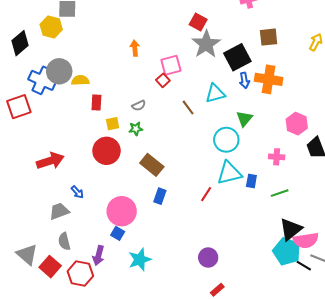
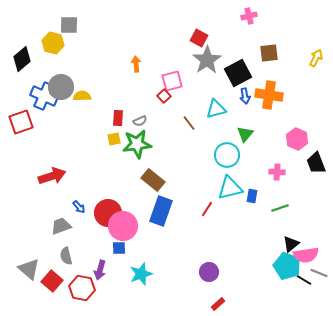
red rectangle: (96, 102) -> (118, 118), moved
green star: (136, 129) -> (137, 144), size x2.0
red circle: (107, 151) -> (108, 213), moved
blue rectangle: (160, 196) -> (161, 211), size x1.8
black triangle: (291, 229) -> (291, 244), size x0.7
blue square: (118, 233) -> (119, 248), turned -32

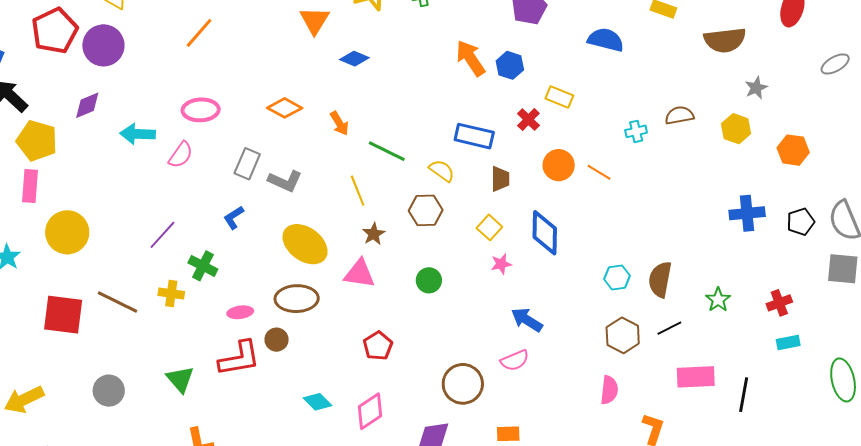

◆ ◆ ◆

EXERCISE
No pictures belong in the copy: reproduce exactly the lines above from the one that contains "green star: (136, 129)" through the last line of the entries.

TASK ANSWER
green star: (136, 129) -> (137, 144), size x2.0
red circle: (107, 151) -> (108, 213), moved
blue rectangle: (160, 196) -> (161, 211), size x1.8
black triangle: (291, 229) -> (291, 244), size x0.7
blue square: (118, 233) -> (119, 248), turned -32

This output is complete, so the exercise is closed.